**Problem statement**
Before writing anything, find the line that contains "camera: 60 degrees left, 25 degrees up", then retype the entries below exactly from their first line through that one, without pictures.
--------------------------------------------------
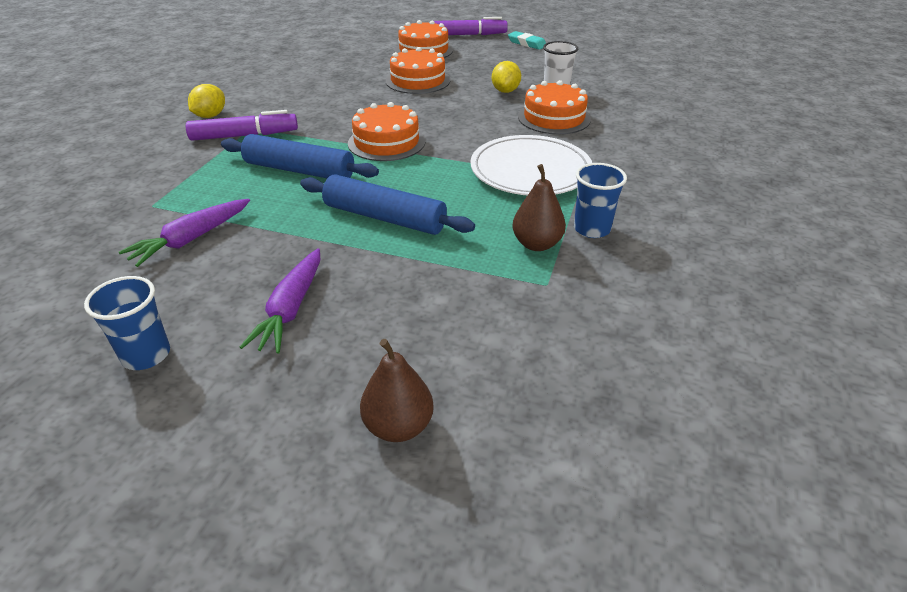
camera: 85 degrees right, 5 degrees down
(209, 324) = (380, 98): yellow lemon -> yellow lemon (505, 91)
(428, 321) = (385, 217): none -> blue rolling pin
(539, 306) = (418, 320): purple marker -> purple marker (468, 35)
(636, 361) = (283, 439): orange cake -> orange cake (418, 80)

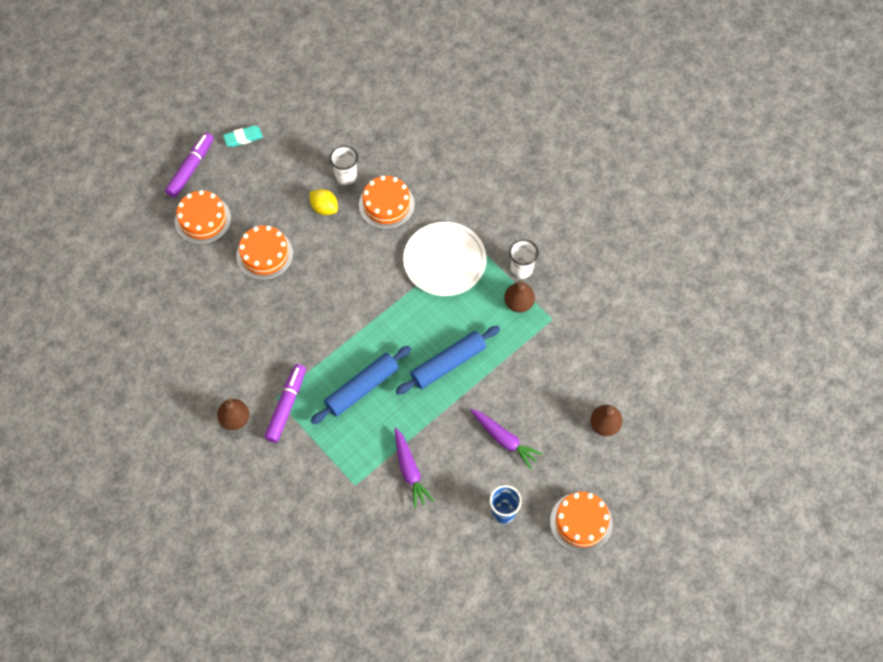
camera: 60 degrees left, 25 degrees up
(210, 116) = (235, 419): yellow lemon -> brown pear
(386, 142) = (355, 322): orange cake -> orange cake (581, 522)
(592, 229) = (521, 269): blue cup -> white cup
--------------------------------------------------
**Completed task**
camera: 85 degrees right, 5 degrees down
(209, 324) = (380, 98): yellow lemon -> yellow lemon (505, 91)
(428, 321) = (385, 217): none -> blue rolling pin
(539, 306) = (418, 320): purple marker -> purple marker (468, 35)
(636, 361) = (283, 439): orange cake -> orange cake (418, 80)

camera: 60 degrees left, 25 degrees up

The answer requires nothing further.